Given request
Could you give the stretch of rows below, from the start through the line containing "road 3 (residential): [(211,240),(261,220),(334,298),(260,371)]", as a numbered list, with blank lines and pictures left out?

Raw records
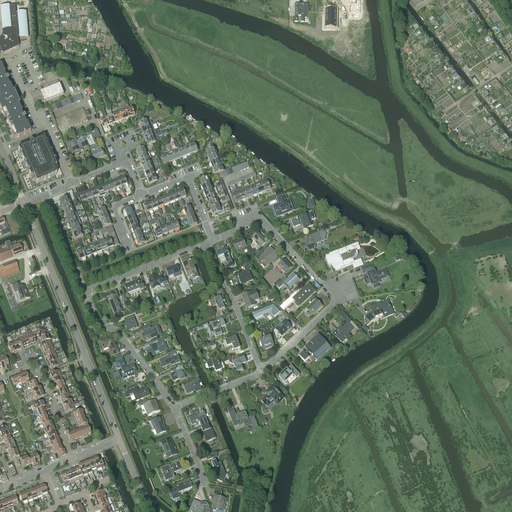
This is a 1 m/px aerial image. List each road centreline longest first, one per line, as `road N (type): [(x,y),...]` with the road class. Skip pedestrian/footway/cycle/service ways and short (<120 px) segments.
road 1 (track): [(494,304),(454,241),(408,198),(383,198),(350,177),(331,180),(250,121),(165,78),(122,0)]
road 2 (track): [(343,396),(429,327),(446,296),(435,256),(408,226),(331,180)]
road 3 (residential): [(211,240),(261,220),(334,298),(260,371)]
road 4 (tertiary): [(118,439),(23,203)]
road 5 (residential): [(174,408),(117,331),(97,325),(83,291)]
road 6 (residential): [(260,371),(204,243)]
road 7 (residential): [(72,458),(35,364),(0,379)]
road 8 (residential): [(83,291),(204,243)]
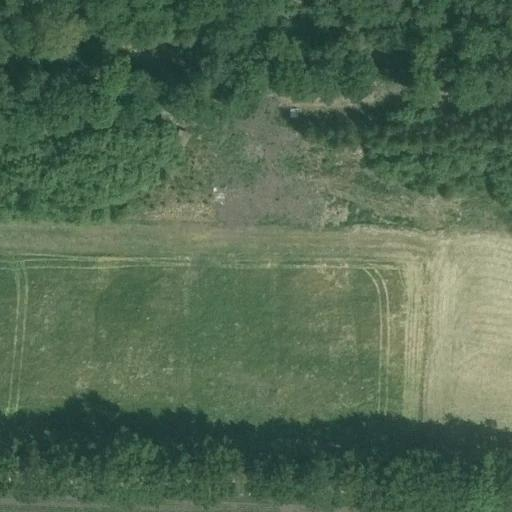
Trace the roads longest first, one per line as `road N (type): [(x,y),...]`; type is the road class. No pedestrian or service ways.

Answer to the task
1. This is a 1 m/px aerial image. List each road centreline longest first, one per line, as `road N (type): [(x,y),...]` with the road class. Skip pedestrian/footway/cycle/service ways and short (<120 px) segments.
2. road 1 (track): [(494,304),(454,241),(408,198),(383,198),(350,177),(331,180),(250,121),(165,78),(122,0)]
3. road 2 (track): [(343,396),(429,327),(446,296),(435,256),(408,226),(331,180)]
4. road 3 (residential): [(211,240),(261,220),(334,298),(260,371)]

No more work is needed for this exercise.